- Try it: The records that follow are to be printed exactly, with no images.

- Provided data:
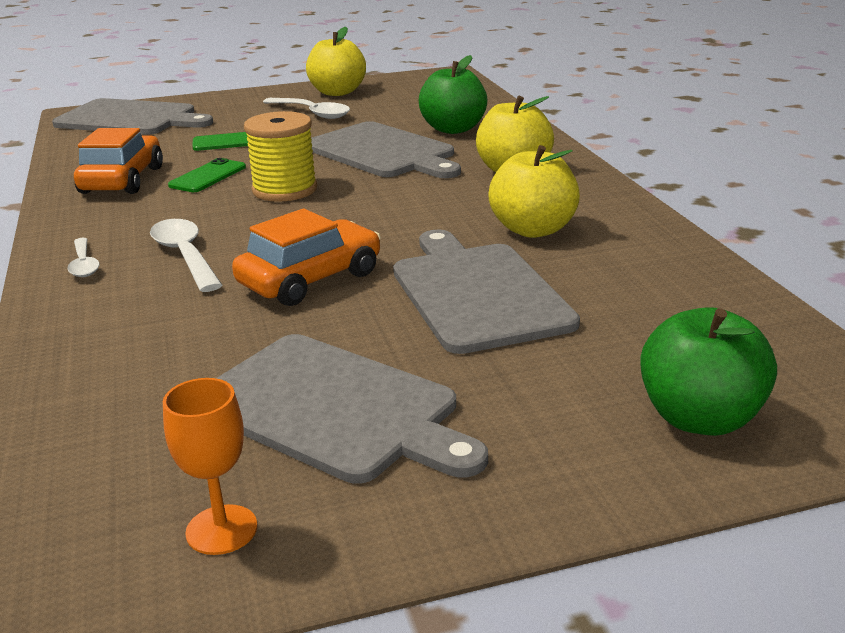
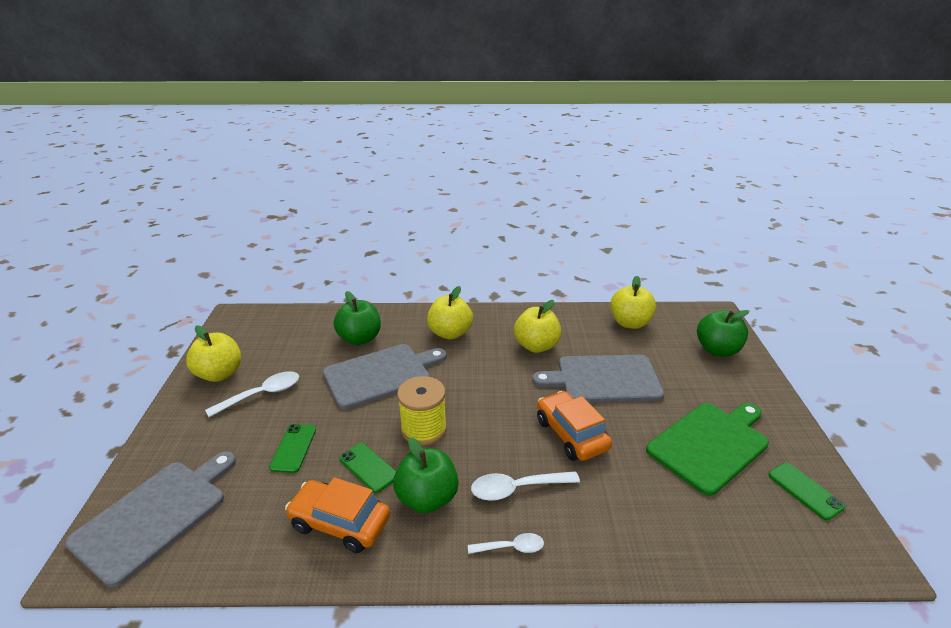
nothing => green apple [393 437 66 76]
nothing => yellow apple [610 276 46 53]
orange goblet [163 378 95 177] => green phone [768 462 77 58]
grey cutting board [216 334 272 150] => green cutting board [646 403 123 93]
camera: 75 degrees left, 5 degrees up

- Your solution:
nothing => green apple [393 437 66 76]
nothing => yellow apple [610 276 46 53]
orange goblet [163 378 95 177] => green phone [768 462 77 58]
grey cutting board [216 334 272 150] => green cutting board [646 403 123 93]
camera: 75 degrees left, 5 degrees up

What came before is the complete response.